Work order
Your copy should hold only the lines from the one holding "R1: 3.3k (EN1, GND) -> 3.3k (EN1, VS)" through the last line of the records below, both included, each exact and with no pictures.

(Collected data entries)

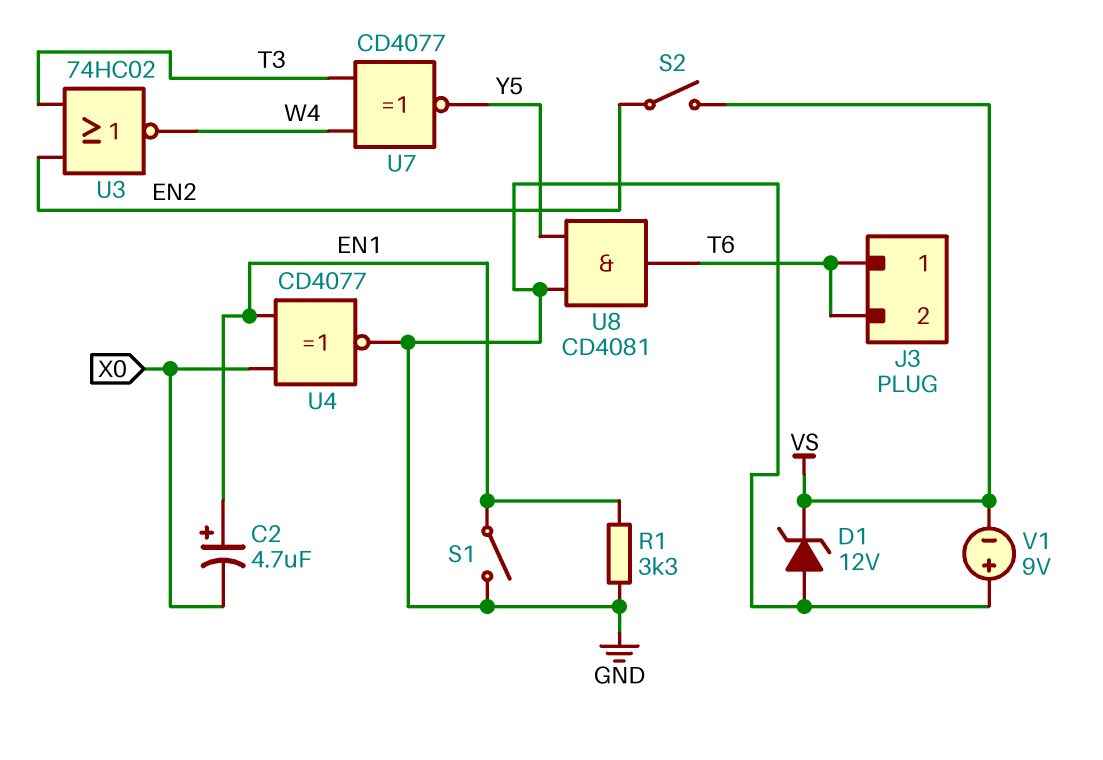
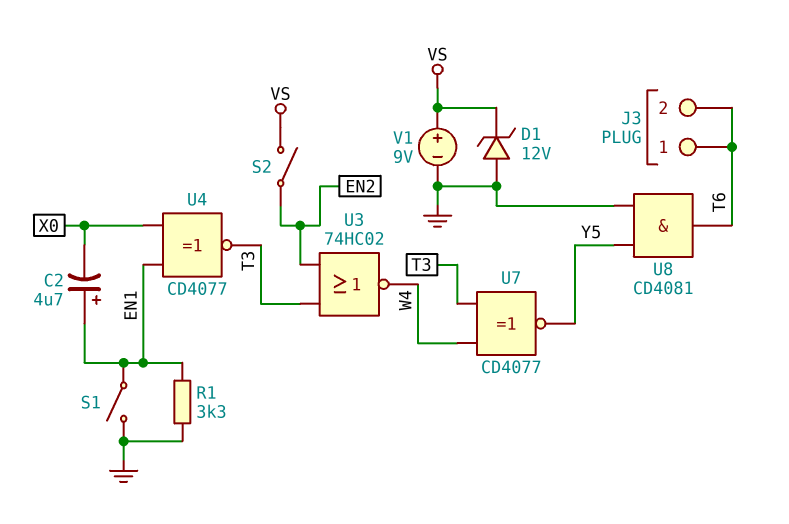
U4: XNOR CD4077 (in EN1, in X0, out GND) -> XNOR CD4077 (in EN1, in X0, out T3)
V1: 9V (plus GND, minus VS) -> 9V (plus VS, minus GND)

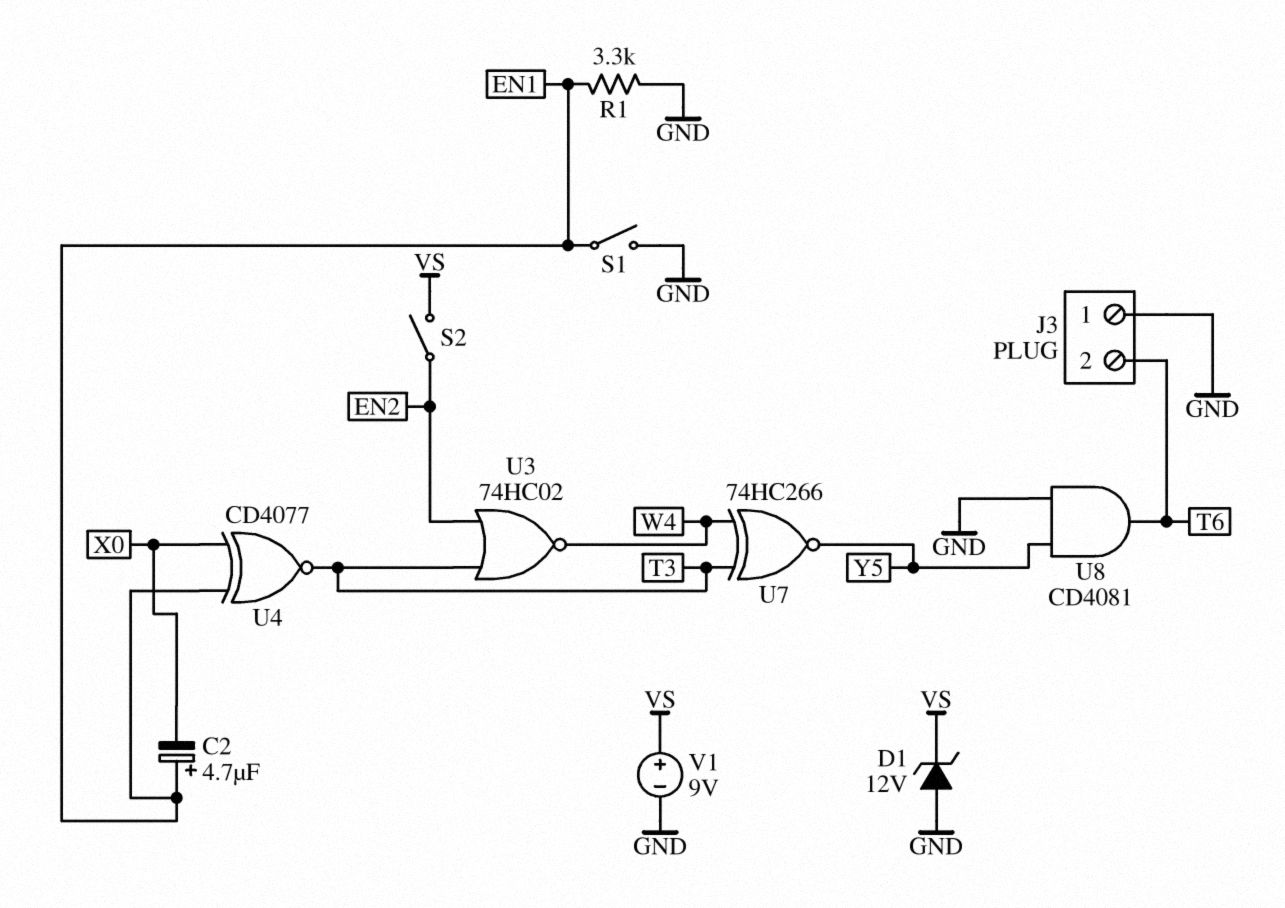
J3 pin 1: T6 -> GND
U7: XNOR CD4077 (in T3, in W4, out Y5) -> XNOR 74HC266 (in T3, in W4, out Y5)

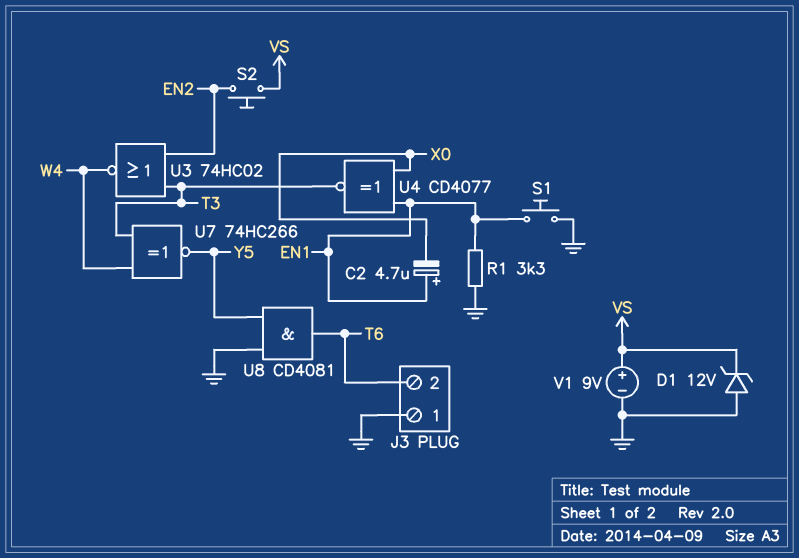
S1: switch (EN1, GND) -> button (EN1, GND)
S2: switch (EN2, VS) -> button (EN2, VS)

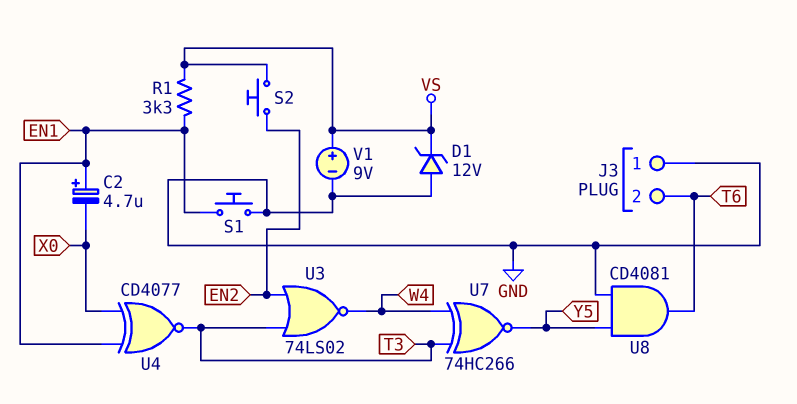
R1: 3.3k (EN1, GND) -> 3.3k (EN1, VS)
U3: NOR 74HC02 (in EN2, in T3, out W4) -> NOR 74LS02 (in EN2, in T3, out W4)

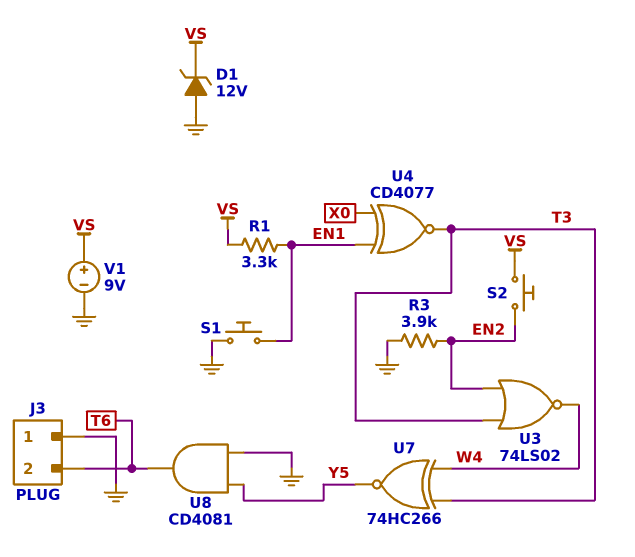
C2: 4.7uF (plus EN1, minus X0) -> none
R3: none -> 3.9k (EN2, GND)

Answer below
R1: 3.3k (EN1, GND) -> 3.3k (EN1, VS)
U3: NOR 74HC02 (in EN2, in T3, out W4) -> NOR 74LS02 (in EN2, in T3, out W4)

C2: 4.7uF (plus EN1, minus X0) -> none
R3: none -> 3.9k (EN2, GND)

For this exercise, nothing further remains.